DATA FOR ANALYSIS.
==============================

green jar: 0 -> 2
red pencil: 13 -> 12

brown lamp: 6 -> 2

==============================

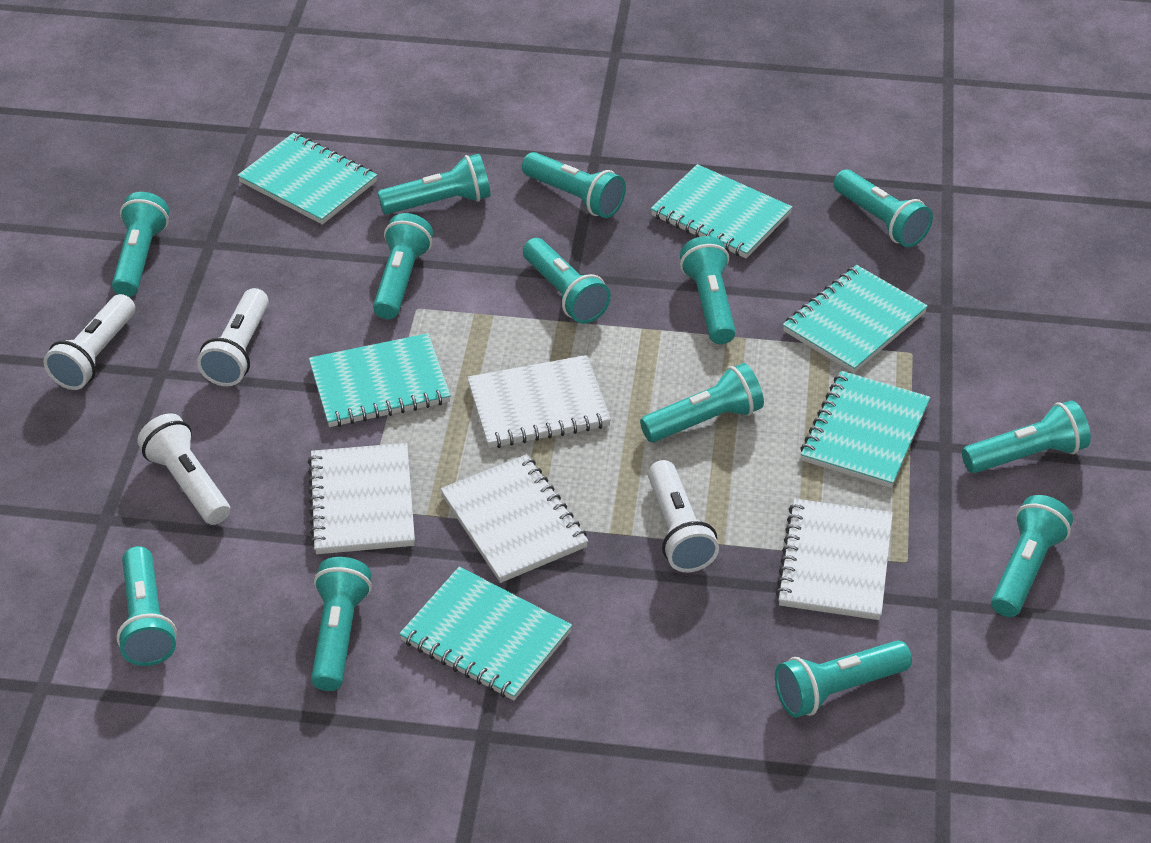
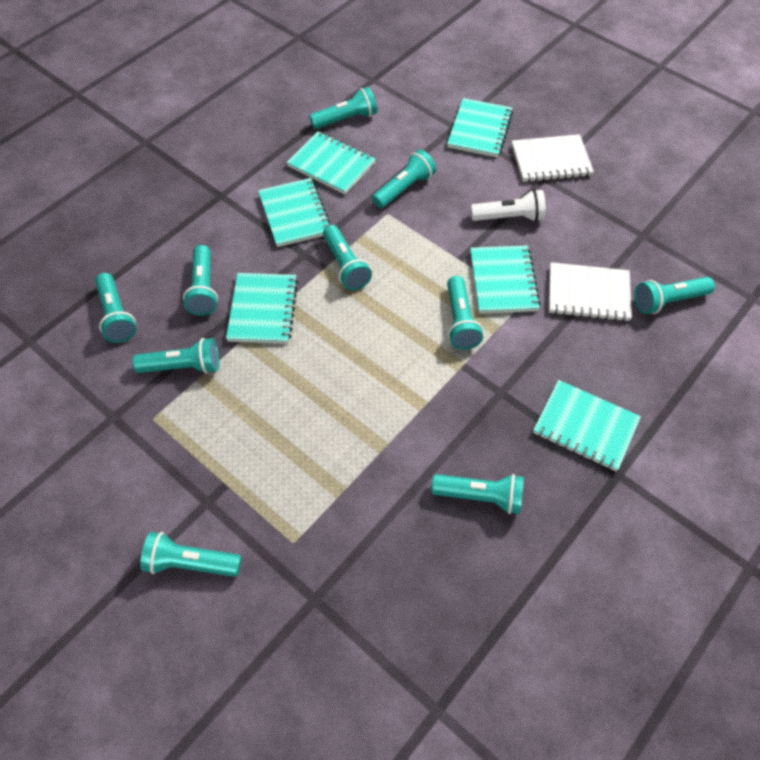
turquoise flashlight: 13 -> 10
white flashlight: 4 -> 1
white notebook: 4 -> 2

==============================

WORK REQUIRED. Work out how many lines above have the string "white" in them, and give only the number.

SOLUTION TO THE EXERCISE. 2